> [Task requirements]: Output verbatim the line with "(234, 395) = (105, 337): grey" together with every line beneath it, ending at the last line of the entries.

> [Scene difference descriptions]:
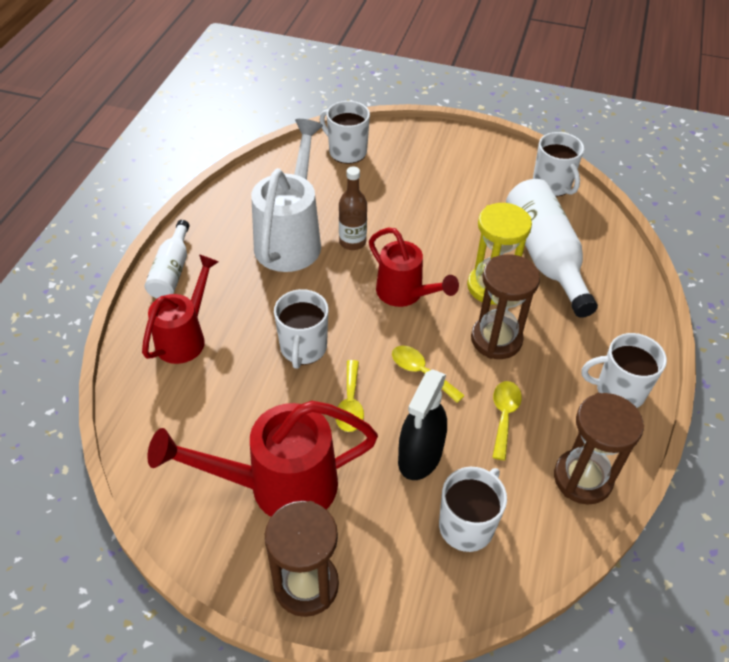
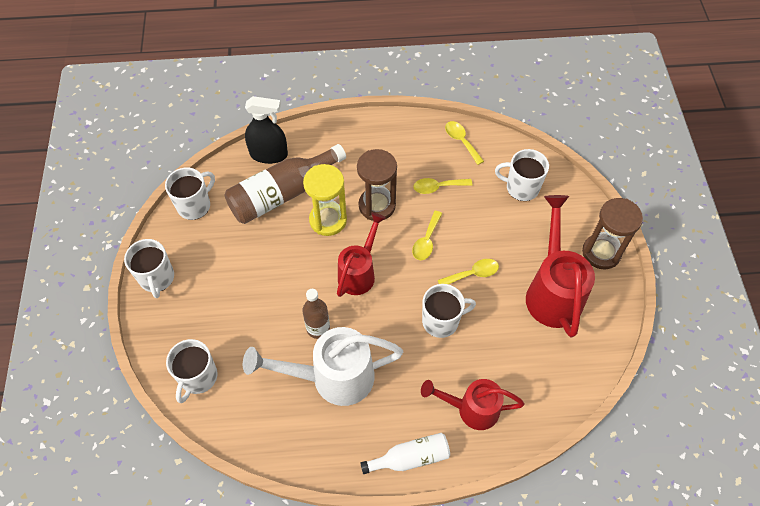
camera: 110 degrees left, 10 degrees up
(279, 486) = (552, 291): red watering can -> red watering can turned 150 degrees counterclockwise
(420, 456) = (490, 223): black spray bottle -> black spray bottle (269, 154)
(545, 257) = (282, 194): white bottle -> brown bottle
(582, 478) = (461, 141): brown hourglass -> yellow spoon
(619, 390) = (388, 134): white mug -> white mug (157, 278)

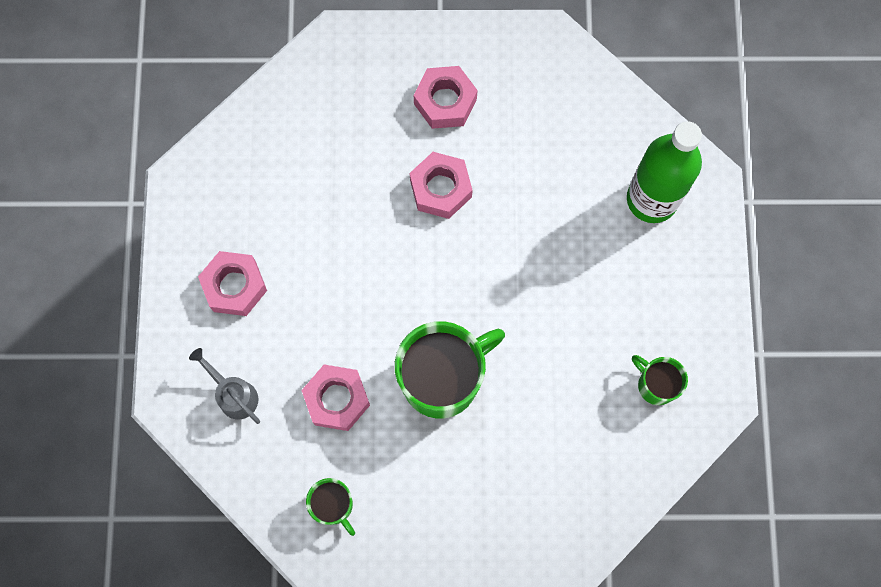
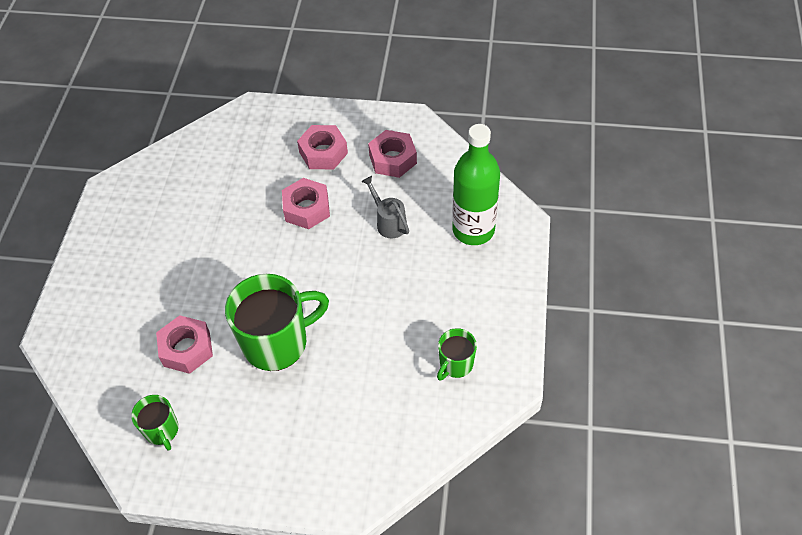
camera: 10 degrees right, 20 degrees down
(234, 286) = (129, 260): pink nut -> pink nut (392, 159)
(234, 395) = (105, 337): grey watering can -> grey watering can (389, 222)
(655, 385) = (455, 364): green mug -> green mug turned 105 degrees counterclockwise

> [Solved exercise]:
(234, 395) = (105, 337): grey watering can -> grey watering can (389, 222)
(655, 385) = (455, 364): green mug -> green mug turned 105 degrees counterclockwise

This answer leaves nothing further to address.